**PROBLEM TO WORK ON**
Could you retype the entries from the line with "57: 4:36 -> 4:37" up to and including the line with "37: 17:49 -> none", character for character and with nothing else?

**SUPPLIED RECORDS**
+---+

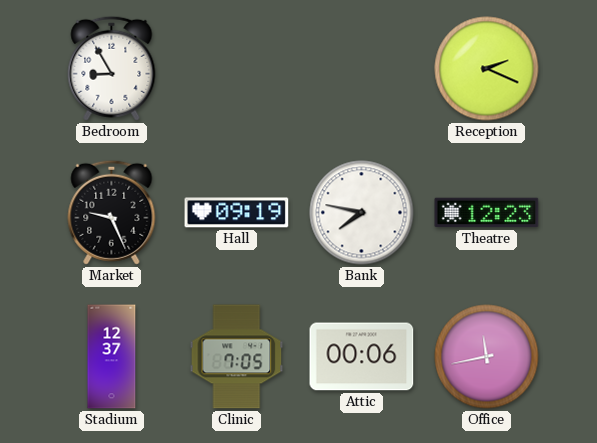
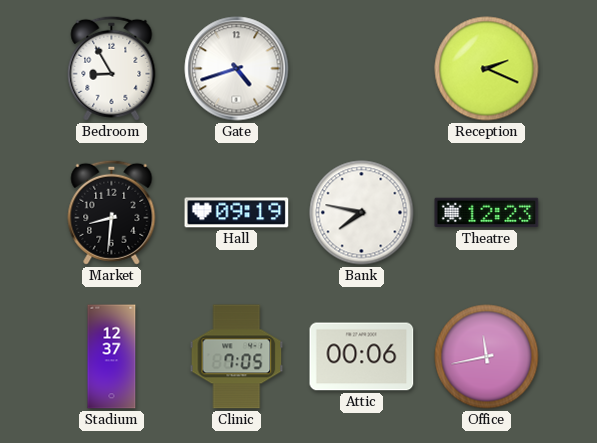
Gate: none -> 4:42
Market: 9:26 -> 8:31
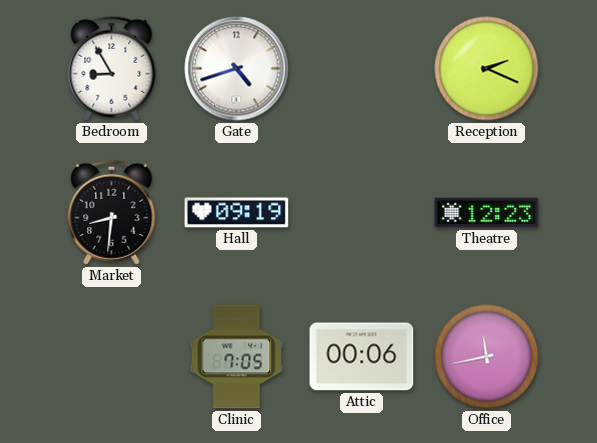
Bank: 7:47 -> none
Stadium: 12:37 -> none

+---+

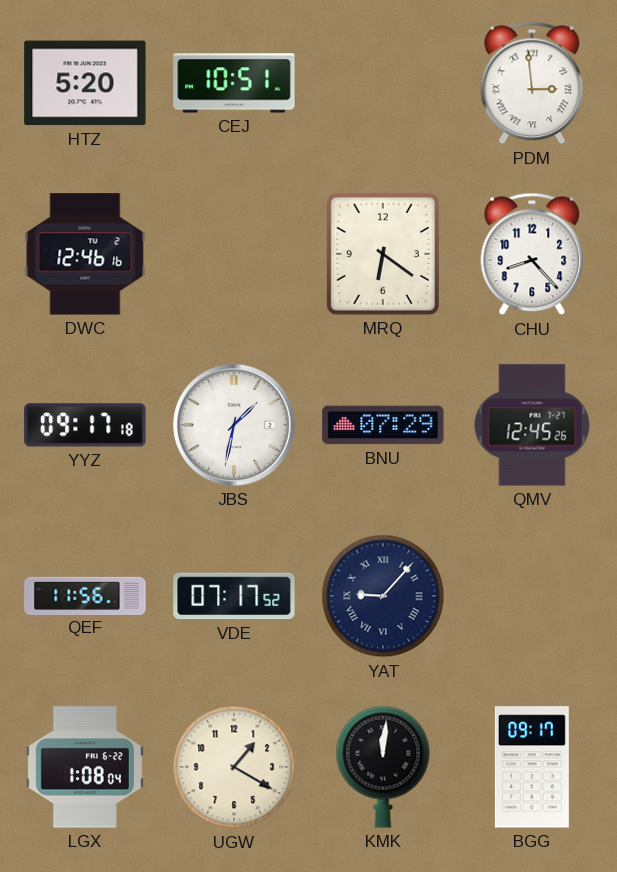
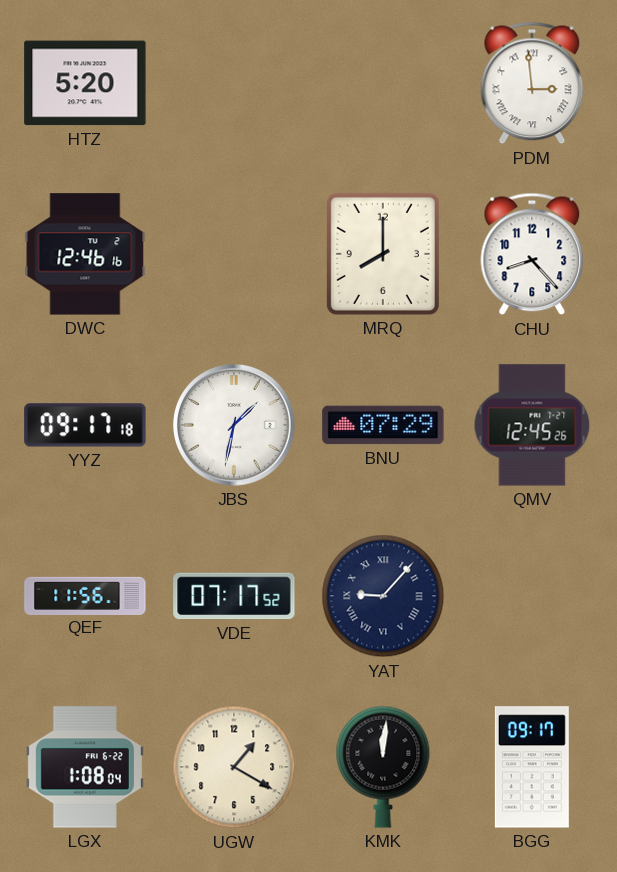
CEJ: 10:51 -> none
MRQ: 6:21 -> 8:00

+---+

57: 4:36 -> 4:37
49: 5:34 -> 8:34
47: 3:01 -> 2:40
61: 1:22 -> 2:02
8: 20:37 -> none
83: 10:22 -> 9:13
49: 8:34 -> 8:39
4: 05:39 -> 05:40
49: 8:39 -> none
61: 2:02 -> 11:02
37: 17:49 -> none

+---+

**COMPLETED EXERCISE**
57: 4:36 -> 4:37
49: 5:34 -> 8:34
47: 3:01 -> 2:40
61: 1:22 -> 2:02
8: 20:37 -> none
83: 10:22 -> 9:13
49: 8:34 -> 8:39
4: 05:39 -> 05:40
49: 8:39 -> none
61: 2:02 -> 11:02
37: 17:49 -> none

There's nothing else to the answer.